[MATERIAL TO PROCESS]

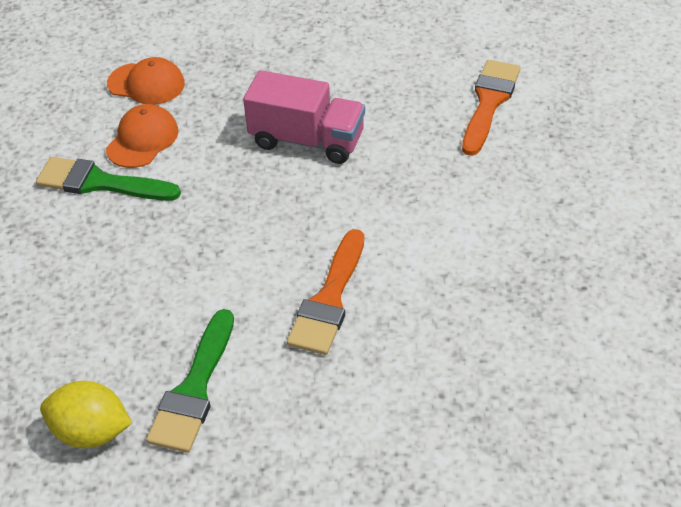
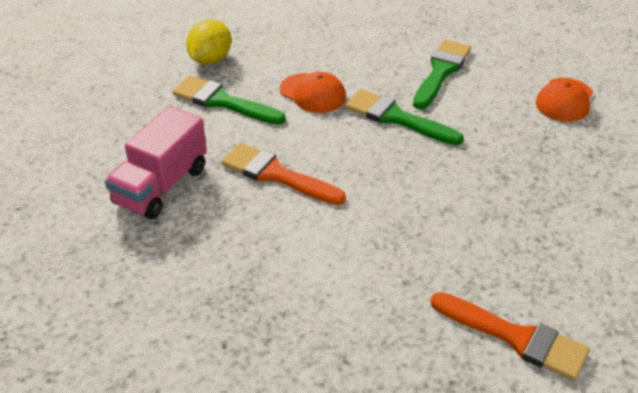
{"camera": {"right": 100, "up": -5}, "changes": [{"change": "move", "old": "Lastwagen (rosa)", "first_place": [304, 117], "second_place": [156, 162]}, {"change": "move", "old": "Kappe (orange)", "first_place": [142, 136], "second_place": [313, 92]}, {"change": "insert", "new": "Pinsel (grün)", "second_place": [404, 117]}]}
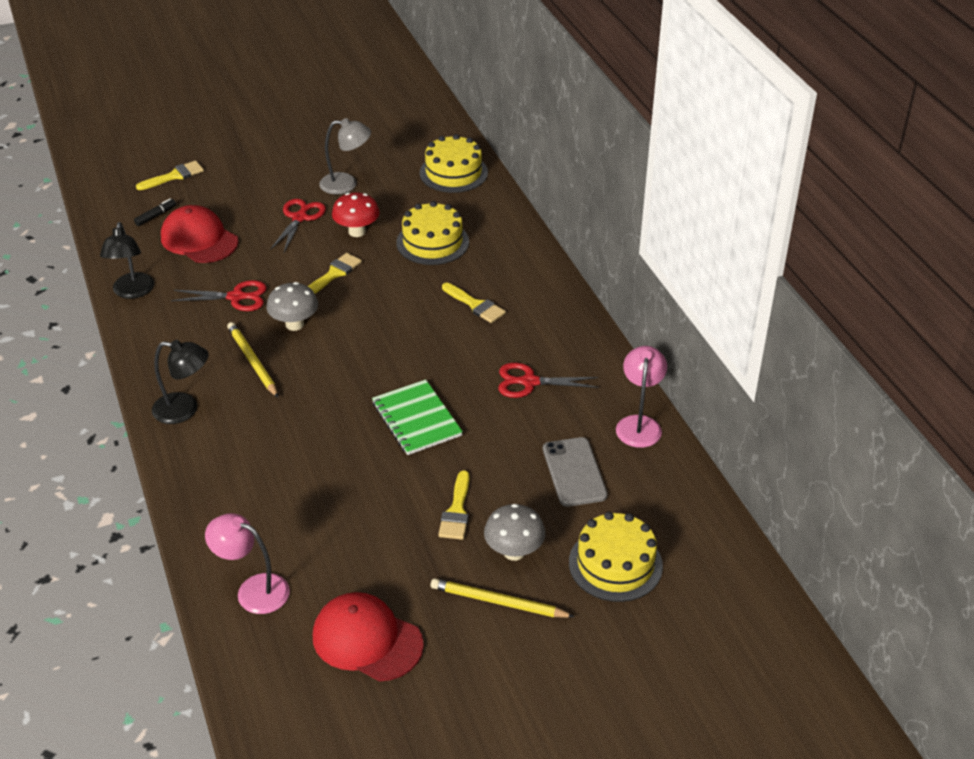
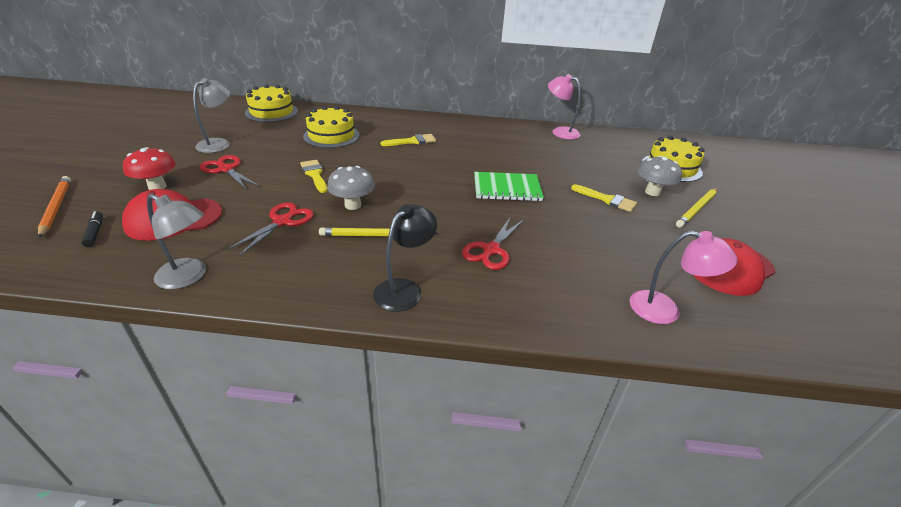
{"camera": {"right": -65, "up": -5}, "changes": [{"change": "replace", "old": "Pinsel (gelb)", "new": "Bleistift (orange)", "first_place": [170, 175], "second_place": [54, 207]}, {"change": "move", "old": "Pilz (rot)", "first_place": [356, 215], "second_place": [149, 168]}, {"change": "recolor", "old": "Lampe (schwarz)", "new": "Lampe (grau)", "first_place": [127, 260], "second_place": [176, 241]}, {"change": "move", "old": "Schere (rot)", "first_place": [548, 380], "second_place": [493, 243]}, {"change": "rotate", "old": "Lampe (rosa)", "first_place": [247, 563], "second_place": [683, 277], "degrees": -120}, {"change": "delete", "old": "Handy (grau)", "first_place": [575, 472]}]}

---

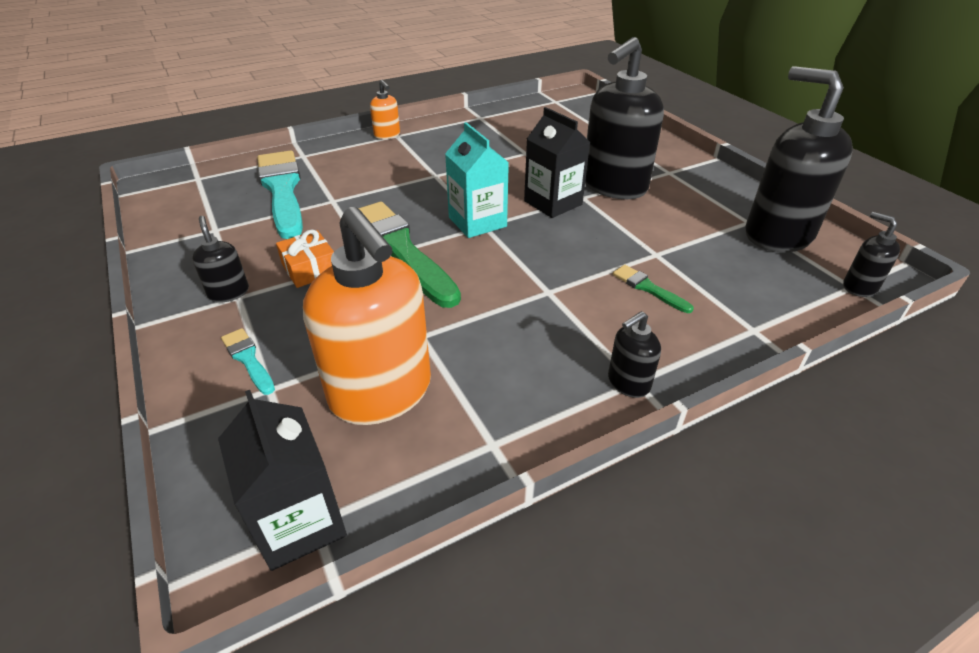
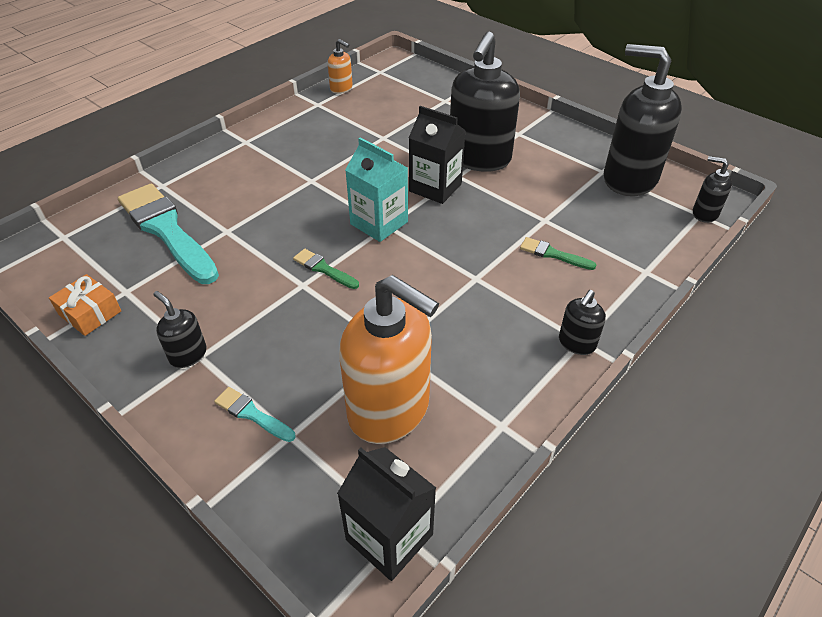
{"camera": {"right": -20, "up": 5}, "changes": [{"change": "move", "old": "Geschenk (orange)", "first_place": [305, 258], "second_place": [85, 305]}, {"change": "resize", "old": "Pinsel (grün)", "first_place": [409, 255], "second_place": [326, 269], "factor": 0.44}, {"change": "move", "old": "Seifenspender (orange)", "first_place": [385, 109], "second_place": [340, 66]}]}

[YOUR INSTRUCTIONS] Lines in the data above may contain the word "grün"; count them and give only the number.

[RESPONSE AREA] 2